Report, word for word, every line of the material that contains "none".

--- Records for the task ---

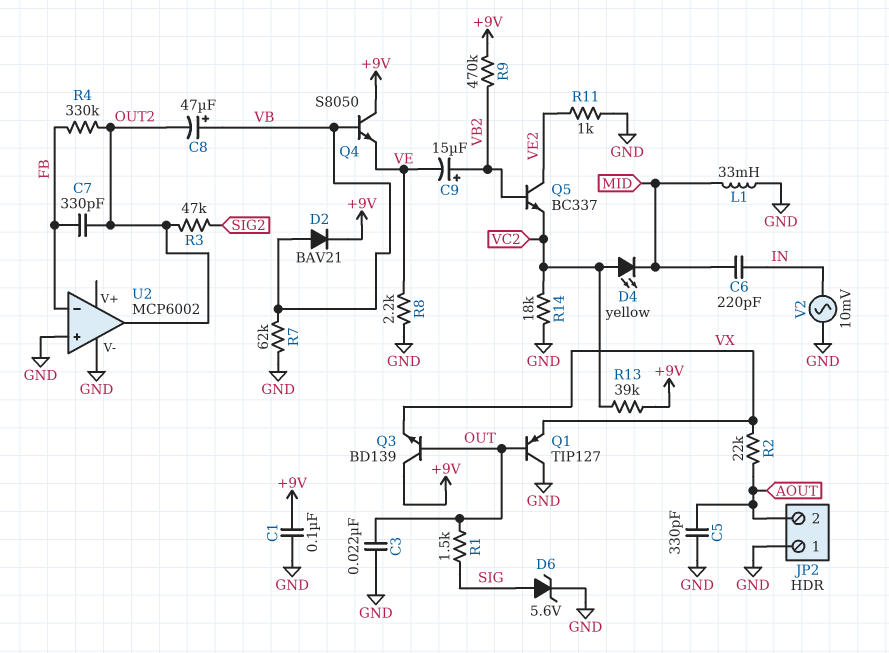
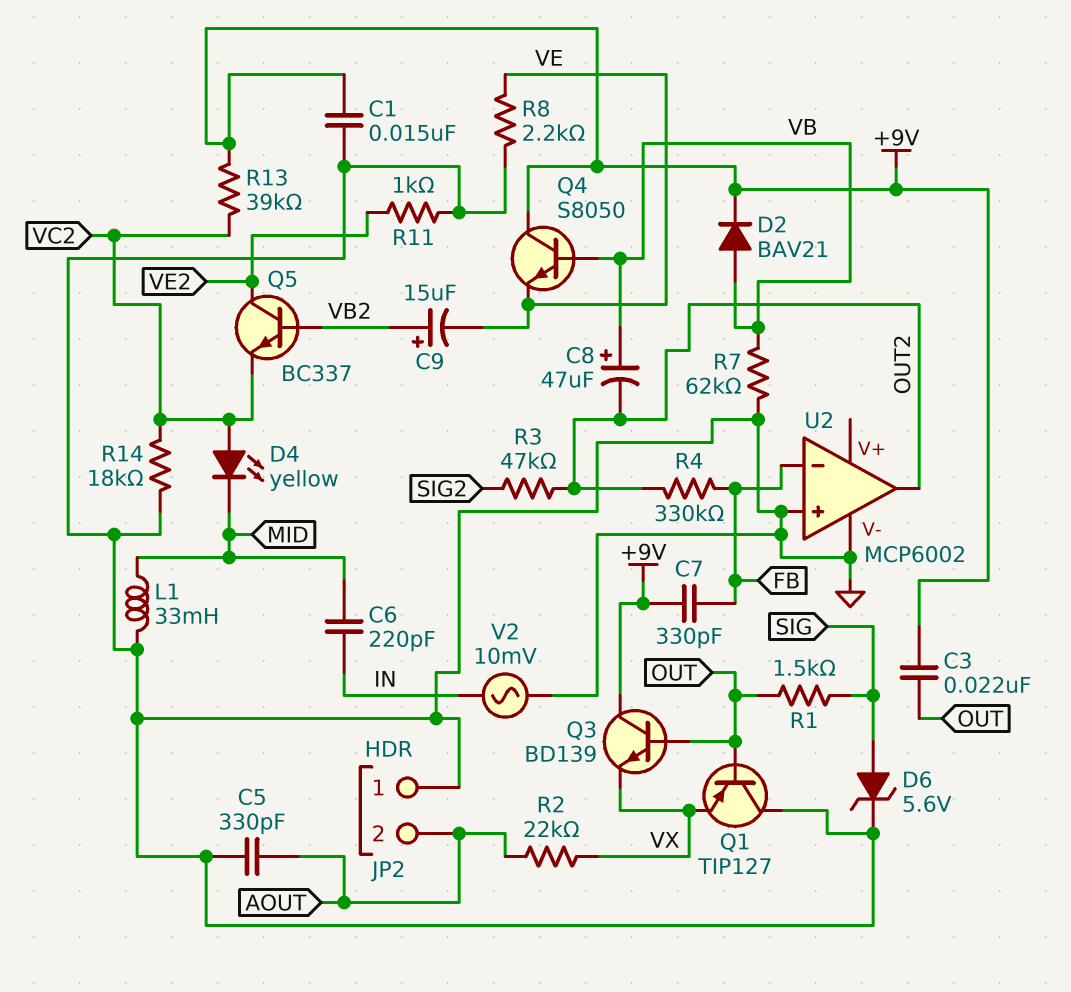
C1: 100nF (+9V, GND) -> 15nF (+9V, GND)
C3: 22nF (GND, OUT) -> 22nF (+9V, OUT)
C7: 330pF (FB, OUT2) -> 330pF (+9V, FB)
R9: 470k (+9V, VB2) -> none

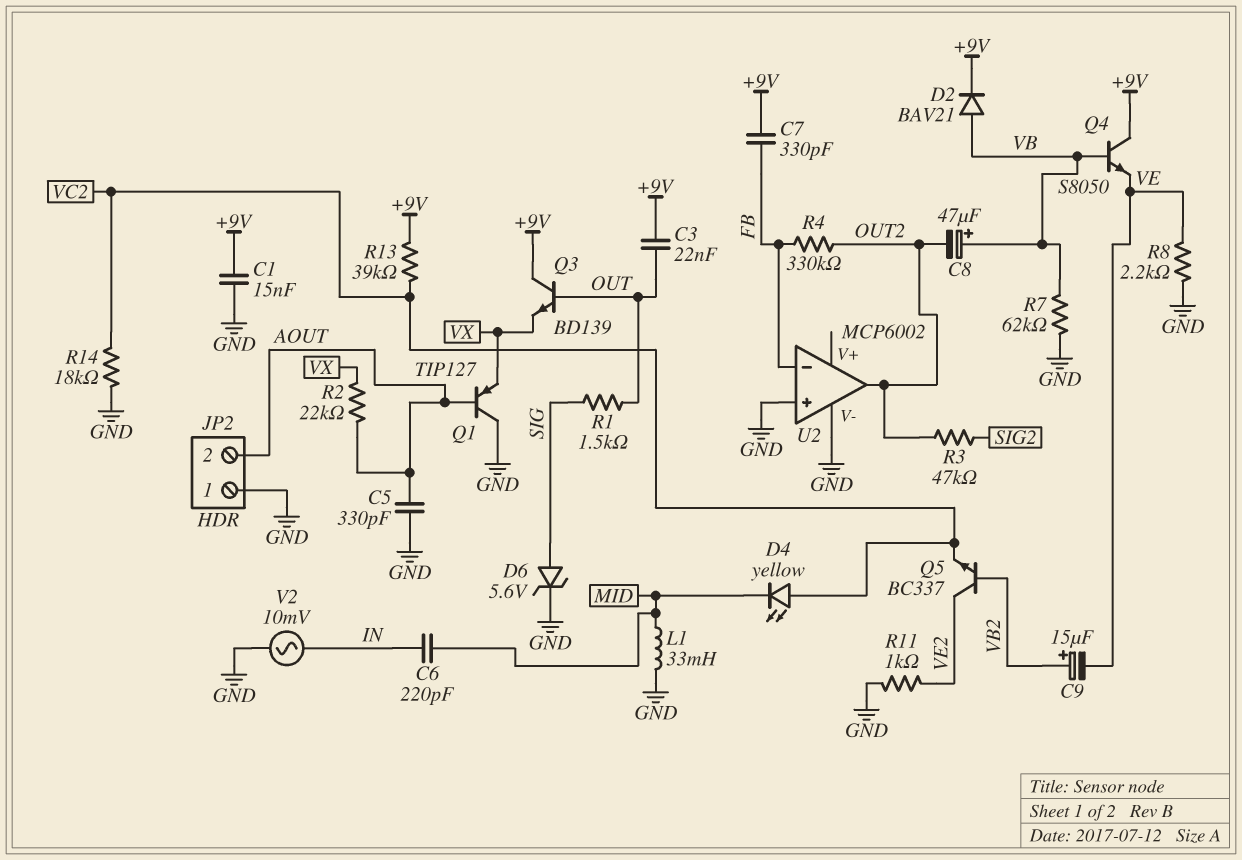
Q1: PNP TIP127 (B OUT, C GND, E VX) -> PNP TIP127 (B AOUT, C GND, E VX)

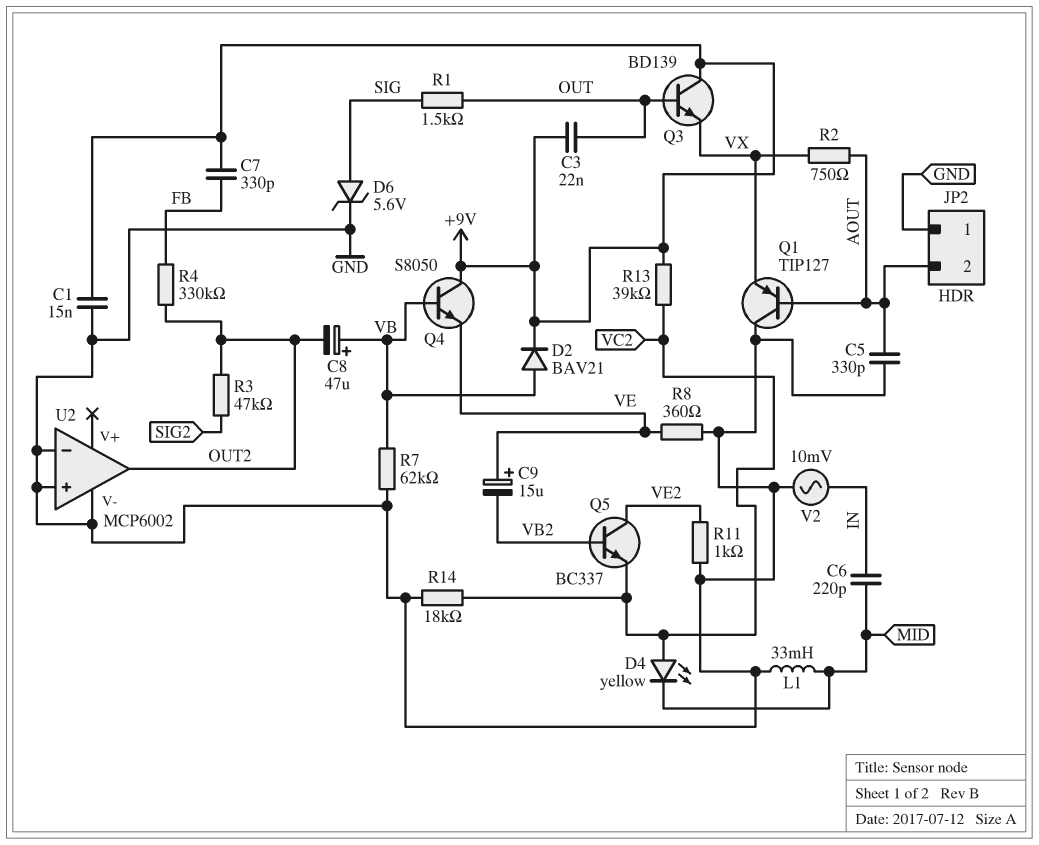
C9: 15uF (plus VB2, minus VE) -> 15uF (plus VE, minus VB2)
R2: 22k (AOUT, VX) -> 750 (AOUT, VX)
R8: 2.2k (GND, VE) -> 360 (GND, VE)
U2 pin in-: FB -> GND

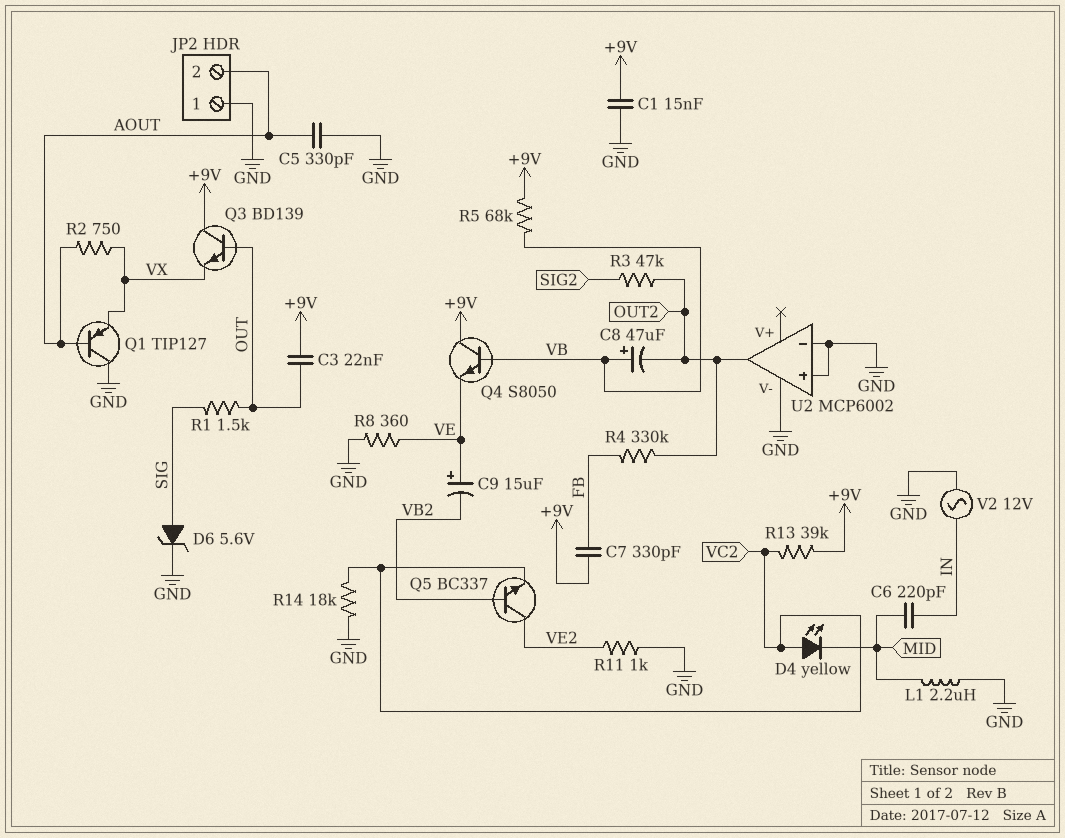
D2: diode BAV21 (A VB, K +9V) -> none
L1: 33mH (GND, MID) -> 2.2uH (GND, MID)
R5: none -> 68k (+9V, VB)
R7: 62k (GND, VB) -> none
V2: AC 10mV (GND, IN) -> AC 12V (GND, IN)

---

*Output of the exercise*
R9: 470k (+9V, VB2) -> none
D2: diode BAV21 (A VB, K +9V) -> none
R5: none -> 68k (+9V, VB)
R7: 62k (GND, VB) -> none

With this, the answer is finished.